Task item -
Begin with the line below holding "none -> purple wallet [198,228,235,255]" and go on through the line holding "purple glasses [491,137,576,191] -> none", duplicating each line exactly and leaving out pictures.
════════════════
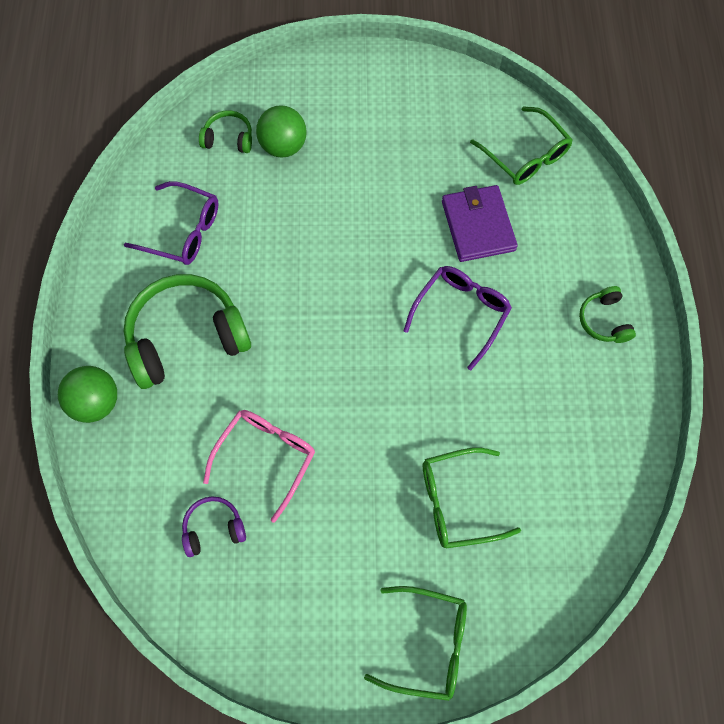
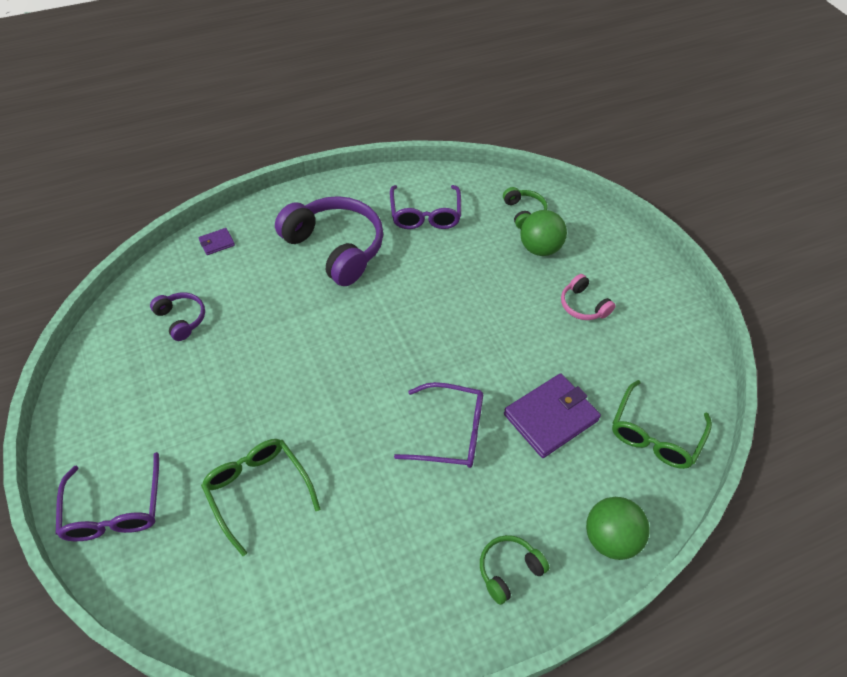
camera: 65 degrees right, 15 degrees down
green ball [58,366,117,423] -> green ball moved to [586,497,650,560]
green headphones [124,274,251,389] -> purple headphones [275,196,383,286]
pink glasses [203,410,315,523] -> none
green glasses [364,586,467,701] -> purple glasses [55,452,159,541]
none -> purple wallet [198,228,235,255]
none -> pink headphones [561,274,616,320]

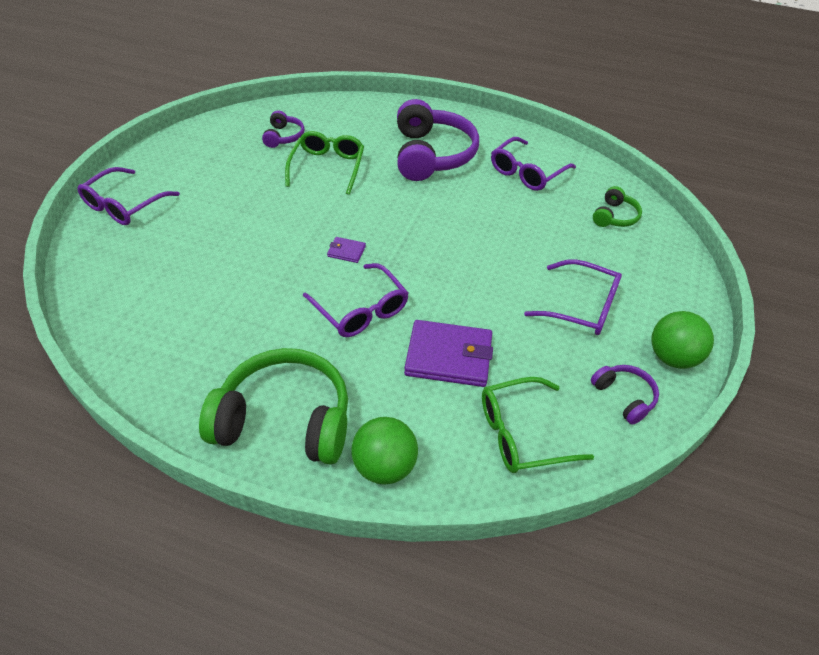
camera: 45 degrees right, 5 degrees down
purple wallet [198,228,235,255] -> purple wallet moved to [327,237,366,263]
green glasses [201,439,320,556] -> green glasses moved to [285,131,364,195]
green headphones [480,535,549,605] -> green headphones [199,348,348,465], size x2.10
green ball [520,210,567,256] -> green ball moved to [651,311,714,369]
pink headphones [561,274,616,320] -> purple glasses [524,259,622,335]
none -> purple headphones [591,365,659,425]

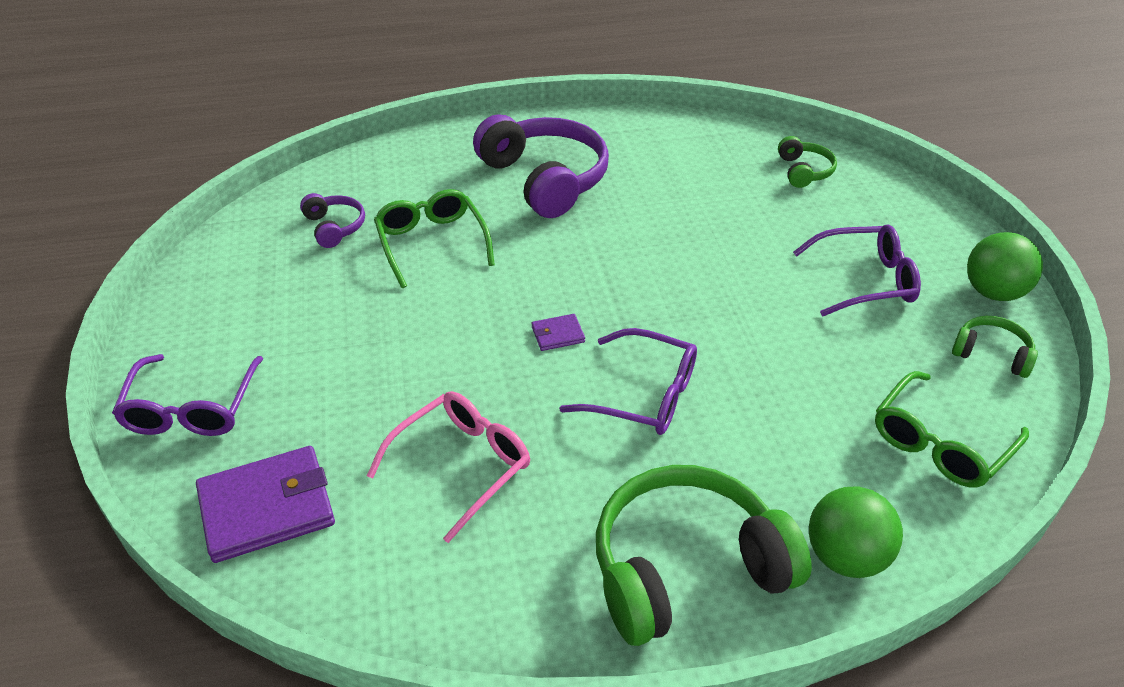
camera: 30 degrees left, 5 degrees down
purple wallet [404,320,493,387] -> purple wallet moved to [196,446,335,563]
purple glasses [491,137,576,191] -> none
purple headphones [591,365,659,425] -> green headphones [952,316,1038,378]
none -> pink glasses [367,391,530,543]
════════════════
Task solution -
none -> purple wallet [198,228,235,255]
none -> pink headphones [561,274,616,320]

camera: 45 degrees right, 5 degrees down
purple wallet [198,228,235,255] -> purple wallet moved to [327,237,366,263]
green glasses [201,439,320,556] -> green glasses moved to [285,131,364,195]
green headphones [480,535,549,605] -> green headphones [199,348,348,465], size x2.10
green ball [520,210,567,256] -> green ball moved to [651,311,714,369]
pink headphones [561,274,616,320] -> purple glasses [524,259,622,335]
none -> purple headphones [591,365,659,425]

camera: 30 degrees left, 5 degrees down
purple wallet [404,320,493,387] -> purple wallet moved to [196,446,335,563]
purple glasses [491,137,576,191] -> none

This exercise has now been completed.